• **Exercise details**: The response has to reproduce all entries exactly while excluding their pictures.

(Revision tracking records)
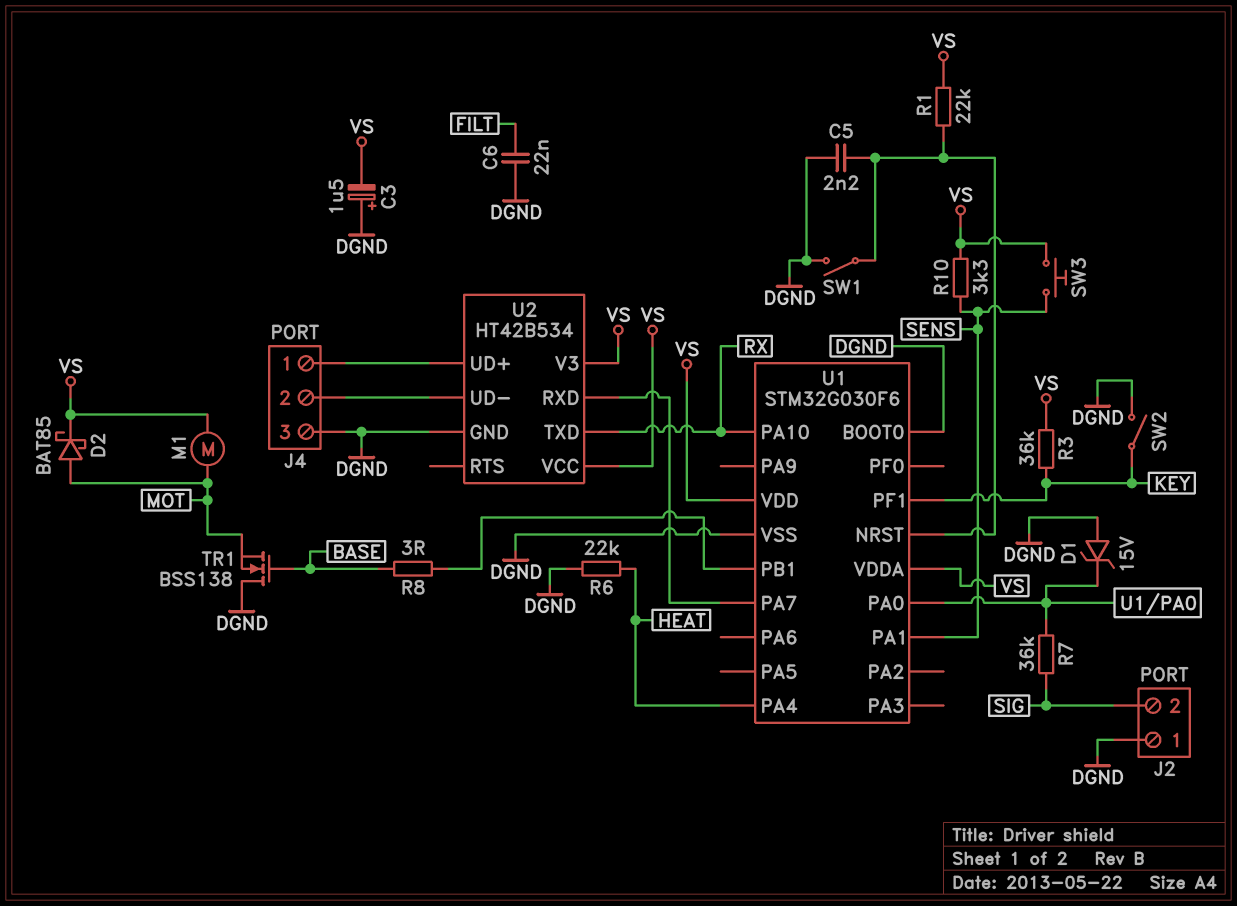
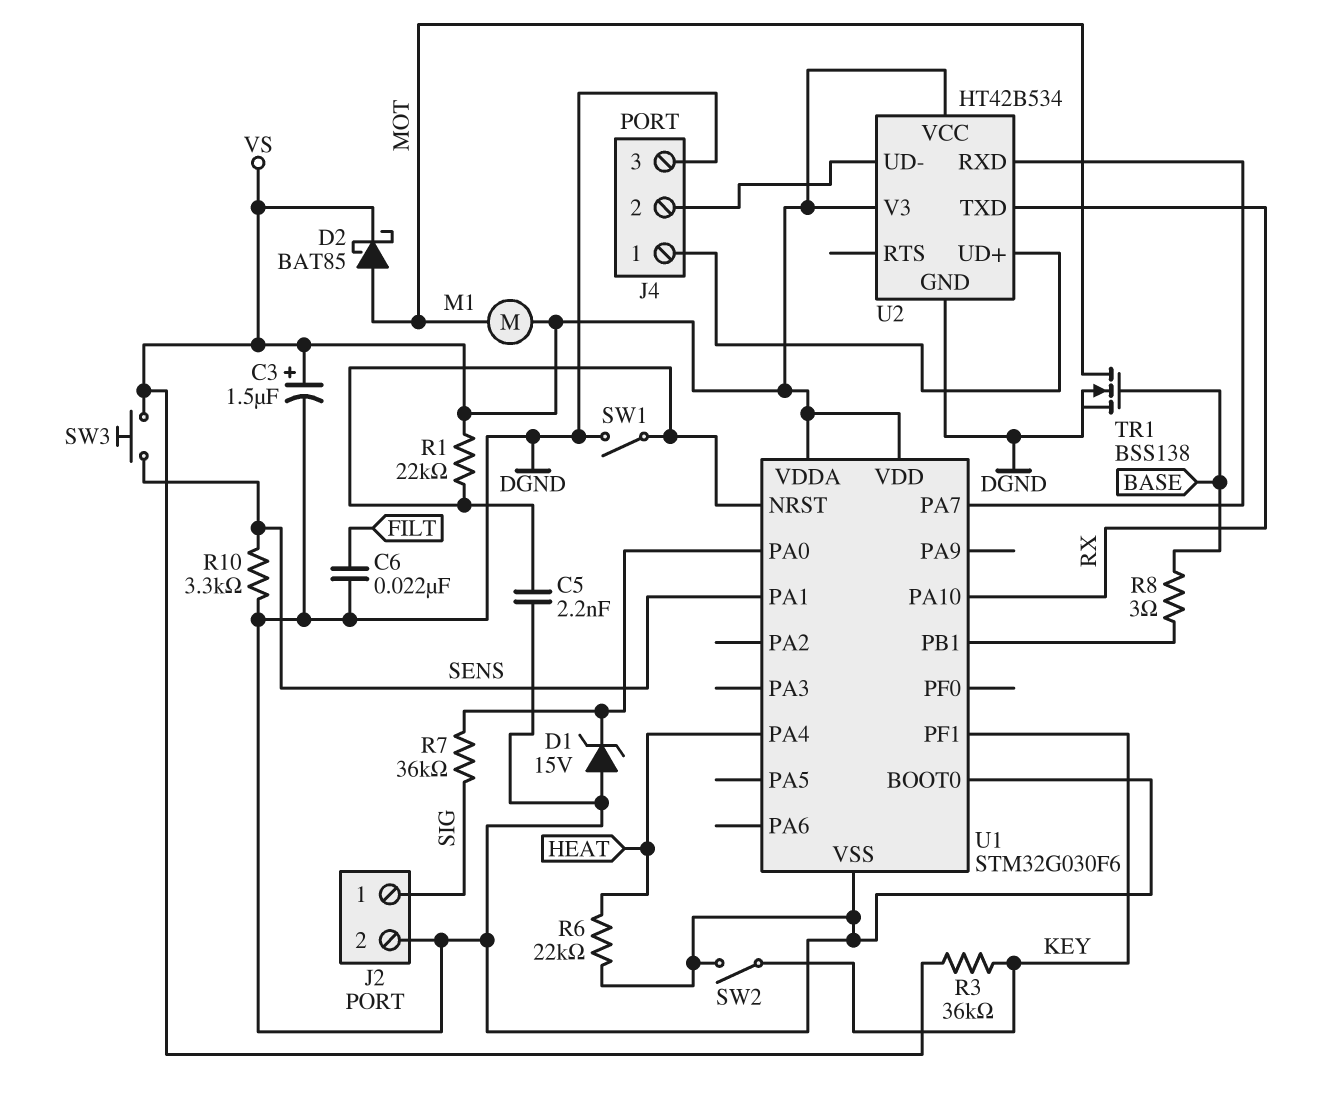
C3: 1.5uF (plus DGND, minus VS) -> 1.5uF (plus VS, minus DGND)
J2 pin 1: DGND -> SIG
J2 pin 2: SIG -> DGND
R10: 3.3k (SENS, VS) -> 3.3k (DGND, SENS)
TR1: NMOS BSS138 (G BASE, D DGND, S MOT) -> NMOS BSS138 (G BASE, D MOT, S DGND)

• **Finished exercise**:
C3: 1.5uF (plus DGND, minus VS) -> 1.5uF (plus VS, minus DGND)
J2 pin 1: DGND -> SIG
J2 pin 2: SIG -> DGND
R10: 3.3k (SENS, VS) -> 3.3k (DGND, SENS)
TR1: NMOS BSS138 (G BASE, D DGND, S MOT) -> NMOS BSS138 (G BASE, D MOT, S DGND)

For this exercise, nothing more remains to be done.